> **TASK REQUIREMENTS**: When scanning the data, count every line with "rose" in it, and report only the resulting number.

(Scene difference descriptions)

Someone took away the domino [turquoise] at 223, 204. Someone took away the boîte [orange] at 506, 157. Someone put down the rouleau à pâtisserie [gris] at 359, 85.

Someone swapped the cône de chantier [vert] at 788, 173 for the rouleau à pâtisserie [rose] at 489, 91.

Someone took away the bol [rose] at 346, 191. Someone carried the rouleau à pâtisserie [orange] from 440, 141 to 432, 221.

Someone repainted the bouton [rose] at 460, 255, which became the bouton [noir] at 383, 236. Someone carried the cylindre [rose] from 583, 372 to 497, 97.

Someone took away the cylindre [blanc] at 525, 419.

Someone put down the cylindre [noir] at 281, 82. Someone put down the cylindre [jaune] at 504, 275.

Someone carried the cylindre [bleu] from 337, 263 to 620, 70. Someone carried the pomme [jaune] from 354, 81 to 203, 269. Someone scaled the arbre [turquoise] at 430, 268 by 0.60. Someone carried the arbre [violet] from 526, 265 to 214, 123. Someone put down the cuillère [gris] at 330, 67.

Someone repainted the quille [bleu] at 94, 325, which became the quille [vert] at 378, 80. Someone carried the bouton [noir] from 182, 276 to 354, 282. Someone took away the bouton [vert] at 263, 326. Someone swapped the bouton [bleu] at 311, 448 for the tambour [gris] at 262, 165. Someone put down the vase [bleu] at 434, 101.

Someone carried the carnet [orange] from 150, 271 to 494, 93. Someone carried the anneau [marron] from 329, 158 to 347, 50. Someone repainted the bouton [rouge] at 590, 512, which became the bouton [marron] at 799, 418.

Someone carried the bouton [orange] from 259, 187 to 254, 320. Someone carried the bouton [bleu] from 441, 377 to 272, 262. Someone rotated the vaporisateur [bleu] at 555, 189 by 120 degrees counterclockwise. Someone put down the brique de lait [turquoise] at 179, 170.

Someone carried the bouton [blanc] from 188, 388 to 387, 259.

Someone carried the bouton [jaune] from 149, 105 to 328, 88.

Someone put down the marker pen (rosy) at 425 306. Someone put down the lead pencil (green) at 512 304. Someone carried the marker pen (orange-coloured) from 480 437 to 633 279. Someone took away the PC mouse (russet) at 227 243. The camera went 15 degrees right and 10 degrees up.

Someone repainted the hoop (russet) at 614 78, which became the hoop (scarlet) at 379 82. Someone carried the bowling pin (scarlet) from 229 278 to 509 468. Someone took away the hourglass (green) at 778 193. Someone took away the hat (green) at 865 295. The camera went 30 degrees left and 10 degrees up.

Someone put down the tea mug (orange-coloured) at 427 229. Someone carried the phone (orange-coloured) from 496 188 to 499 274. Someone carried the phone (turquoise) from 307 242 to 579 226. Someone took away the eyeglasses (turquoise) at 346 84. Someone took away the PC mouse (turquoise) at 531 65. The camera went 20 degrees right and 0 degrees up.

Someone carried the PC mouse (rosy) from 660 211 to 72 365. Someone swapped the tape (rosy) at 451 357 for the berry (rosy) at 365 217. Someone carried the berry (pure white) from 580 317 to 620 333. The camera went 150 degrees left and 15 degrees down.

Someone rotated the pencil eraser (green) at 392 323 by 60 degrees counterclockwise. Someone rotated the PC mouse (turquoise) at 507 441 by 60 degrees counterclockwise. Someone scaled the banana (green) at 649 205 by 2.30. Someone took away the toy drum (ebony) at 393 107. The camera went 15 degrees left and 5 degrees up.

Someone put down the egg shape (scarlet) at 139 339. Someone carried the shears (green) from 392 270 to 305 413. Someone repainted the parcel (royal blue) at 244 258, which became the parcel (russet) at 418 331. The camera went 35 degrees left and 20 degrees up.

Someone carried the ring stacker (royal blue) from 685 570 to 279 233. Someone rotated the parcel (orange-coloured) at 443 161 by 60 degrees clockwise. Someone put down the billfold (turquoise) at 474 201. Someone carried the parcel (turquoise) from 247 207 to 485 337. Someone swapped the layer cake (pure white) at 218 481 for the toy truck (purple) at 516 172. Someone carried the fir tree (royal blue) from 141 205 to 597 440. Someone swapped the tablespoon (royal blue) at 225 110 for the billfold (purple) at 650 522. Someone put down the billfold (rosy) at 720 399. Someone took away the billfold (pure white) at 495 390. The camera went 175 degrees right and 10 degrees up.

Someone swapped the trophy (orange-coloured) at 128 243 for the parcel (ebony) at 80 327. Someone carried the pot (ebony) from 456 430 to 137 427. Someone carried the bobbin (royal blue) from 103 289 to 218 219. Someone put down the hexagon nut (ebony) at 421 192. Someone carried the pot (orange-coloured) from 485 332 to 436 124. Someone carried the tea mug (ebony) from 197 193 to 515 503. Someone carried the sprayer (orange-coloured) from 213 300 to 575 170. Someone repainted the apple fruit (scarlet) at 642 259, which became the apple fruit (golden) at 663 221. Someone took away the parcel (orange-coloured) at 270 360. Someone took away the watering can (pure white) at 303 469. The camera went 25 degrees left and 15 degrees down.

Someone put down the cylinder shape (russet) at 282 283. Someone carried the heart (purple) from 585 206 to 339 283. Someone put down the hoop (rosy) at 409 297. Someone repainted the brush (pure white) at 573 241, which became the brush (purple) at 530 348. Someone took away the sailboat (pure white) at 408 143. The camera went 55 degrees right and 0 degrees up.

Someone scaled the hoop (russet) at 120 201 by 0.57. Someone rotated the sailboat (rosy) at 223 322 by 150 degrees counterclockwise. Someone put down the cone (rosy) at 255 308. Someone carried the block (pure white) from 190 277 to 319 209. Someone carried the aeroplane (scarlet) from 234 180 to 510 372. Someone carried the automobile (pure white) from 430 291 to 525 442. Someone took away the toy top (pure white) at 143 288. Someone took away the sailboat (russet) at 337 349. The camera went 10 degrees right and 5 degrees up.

> **YOUR SOLUTION**: 3